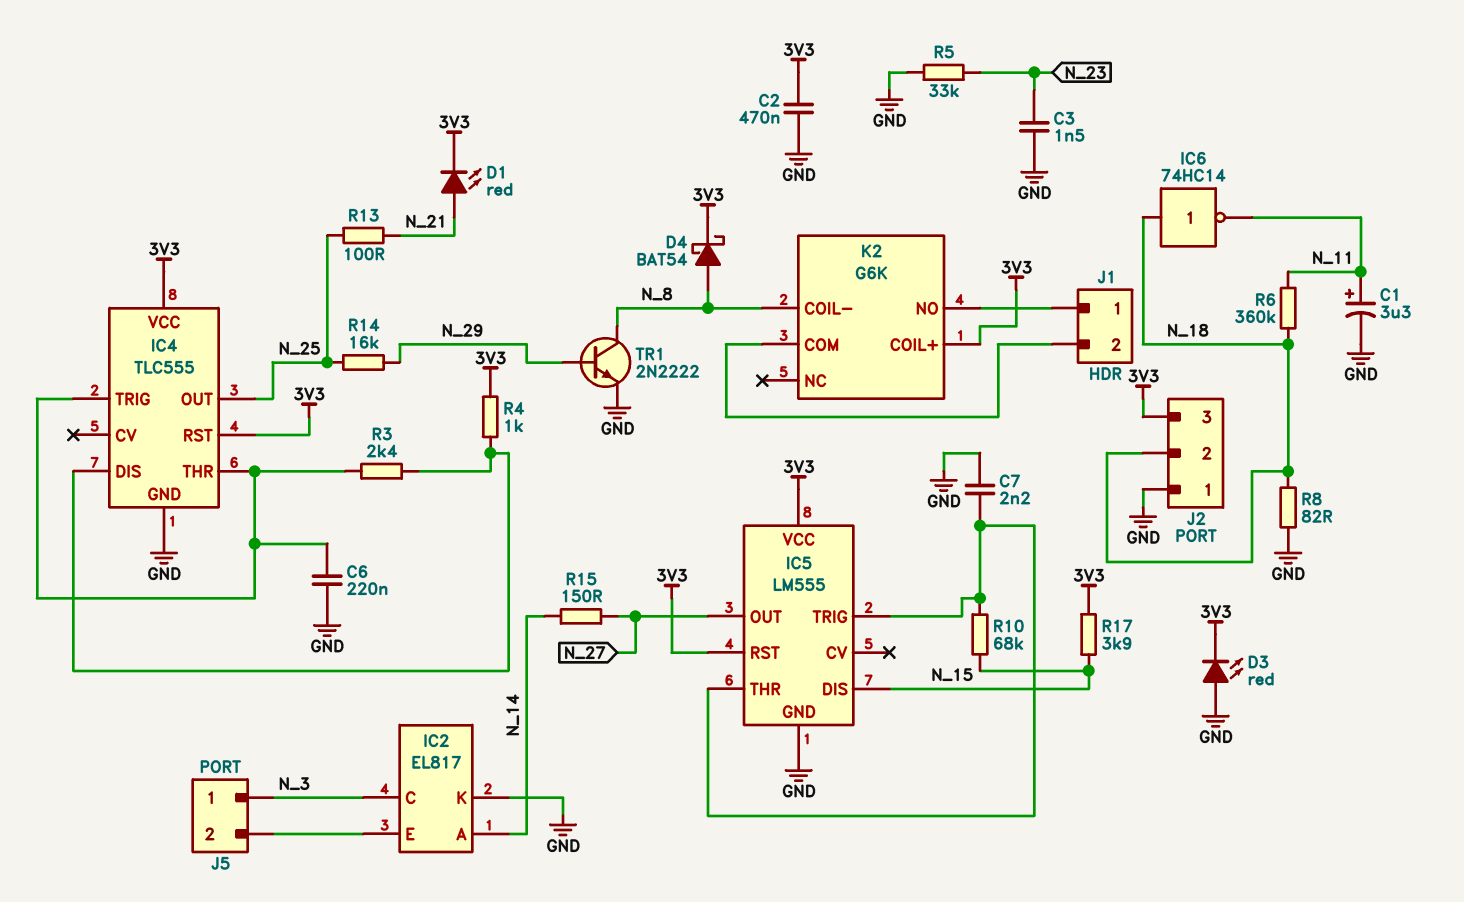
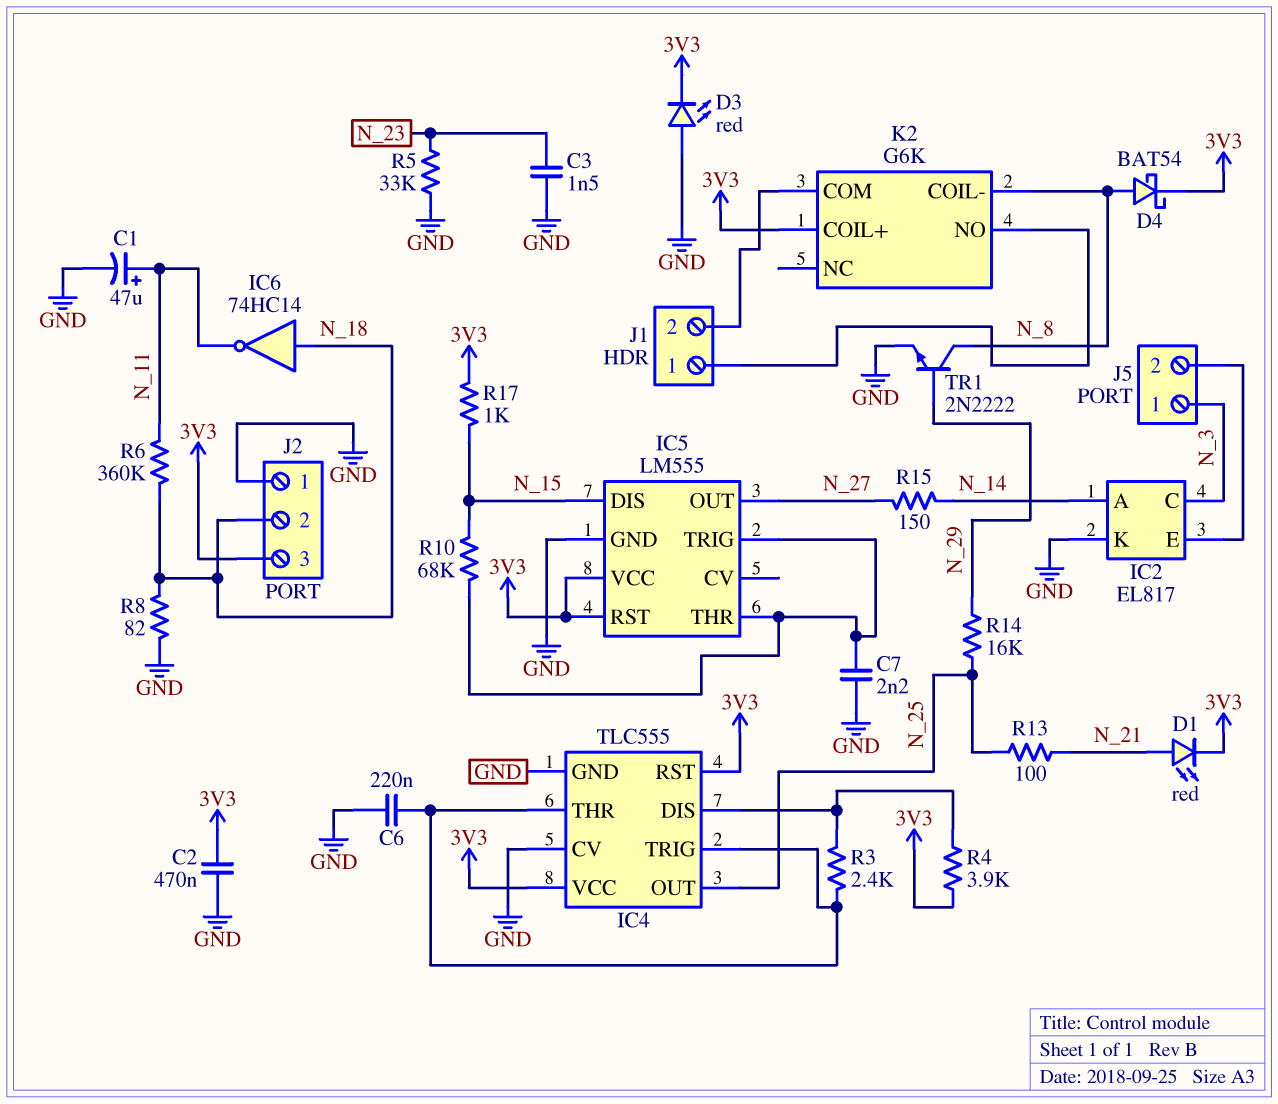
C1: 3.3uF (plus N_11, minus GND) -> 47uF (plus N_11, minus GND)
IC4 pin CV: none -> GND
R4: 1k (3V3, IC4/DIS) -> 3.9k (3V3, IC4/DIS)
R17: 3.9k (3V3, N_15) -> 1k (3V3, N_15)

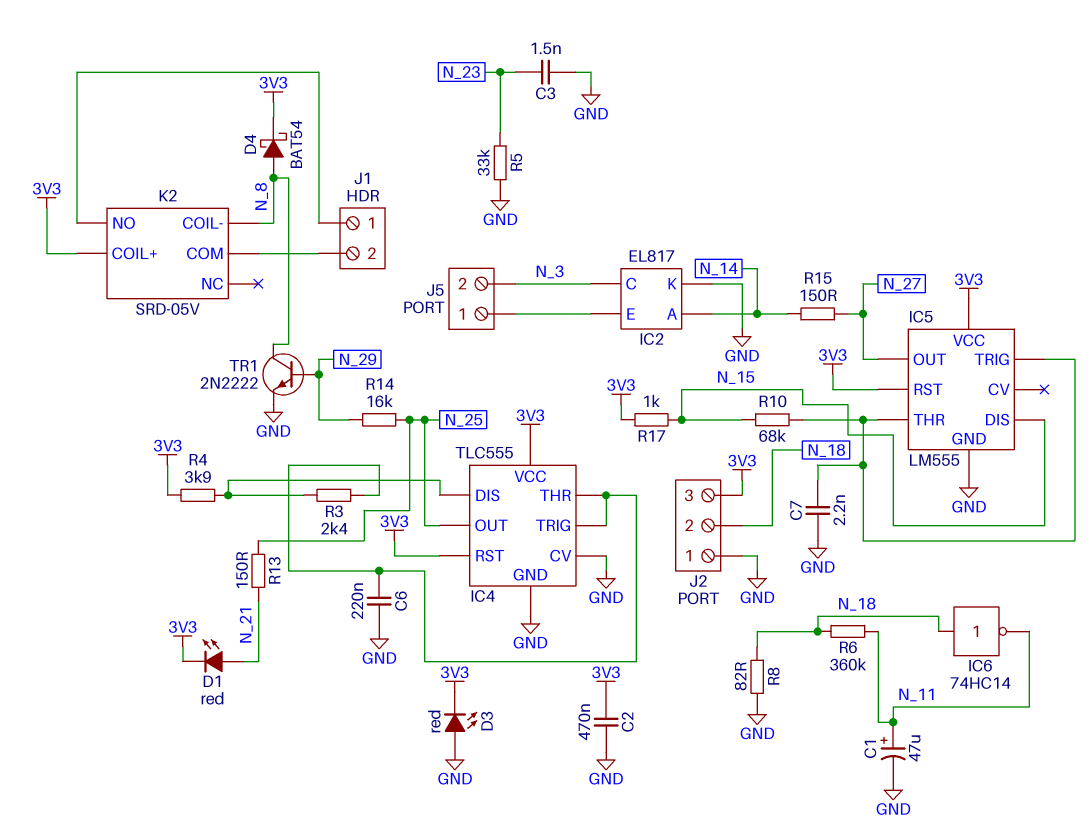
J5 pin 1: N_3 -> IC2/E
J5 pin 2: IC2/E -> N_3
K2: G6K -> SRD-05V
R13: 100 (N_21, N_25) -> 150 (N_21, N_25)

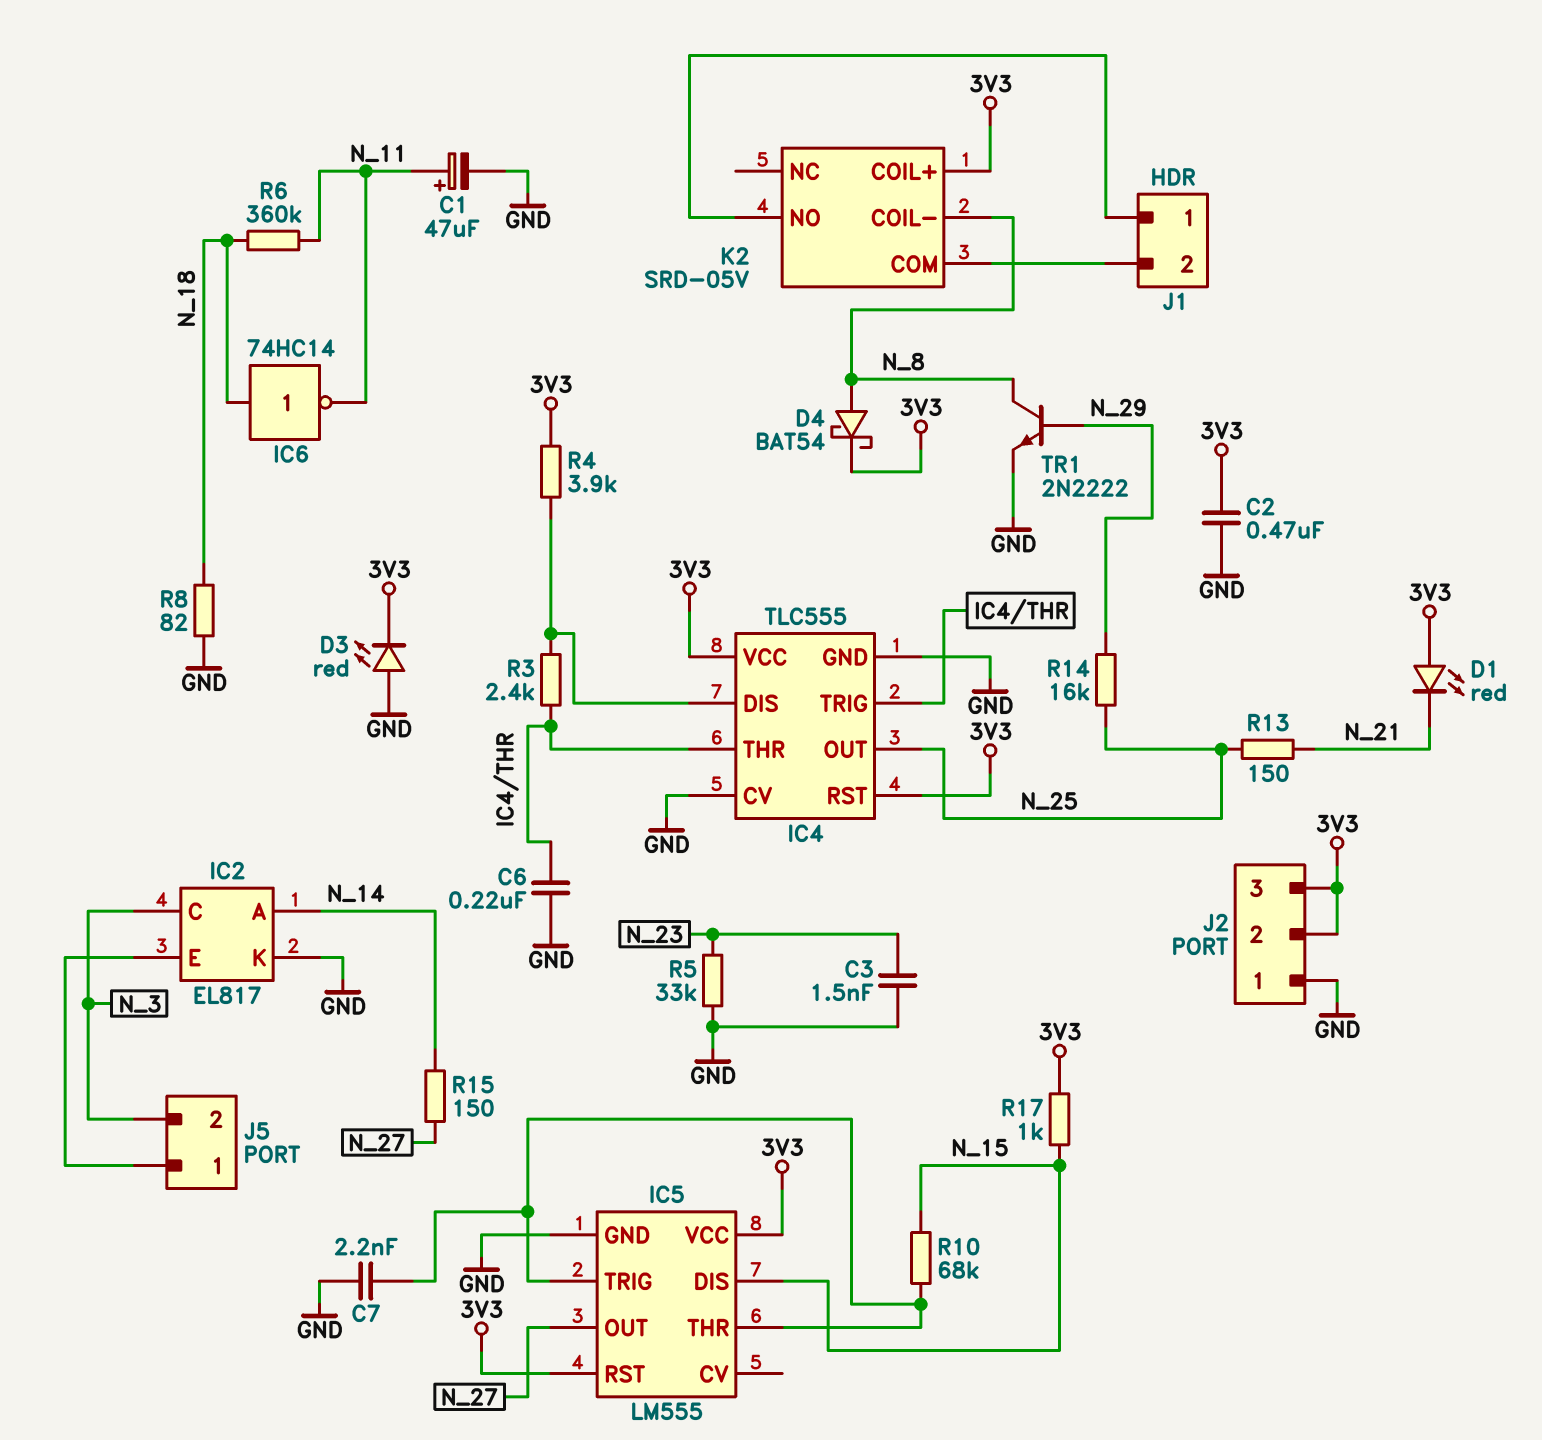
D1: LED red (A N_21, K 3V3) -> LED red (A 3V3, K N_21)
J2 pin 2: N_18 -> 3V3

__________

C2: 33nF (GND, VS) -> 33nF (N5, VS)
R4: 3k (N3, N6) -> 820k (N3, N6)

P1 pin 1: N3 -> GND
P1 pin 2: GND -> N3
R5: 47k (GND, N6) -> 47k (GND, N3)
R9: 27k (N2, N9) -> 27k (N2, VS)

__________

# What you are asked to do:
Within the listing above, find the line containing "IC4 pin CV: none -> GND" and the line containing "J2 pin 2: N_18 -> 3V3". Transcribe them and everything between them exactly, leaving out the pictures.

# Output of the task:
IC4 pin CV: none -> GND
R4: 1k (3V3, IC4/DIS) -> 3.9k (3V3, IC4/DIS)
R17: 3.9k (3V3, N_15) -> 1k (3V3, N_15)

J5 pin 1: N_3 -> IC2/E
J5 pin 2: IC2/E -> N_3
K2: G6K -> SRD-05V
R13: 100 (N_21, N_25) -> 150 (N_21, N_25)

D1: LED red (A N_21, K 3V3) -> LED red (A 3V3, K N_21)
J2 pin 2: N_18 -> 3V3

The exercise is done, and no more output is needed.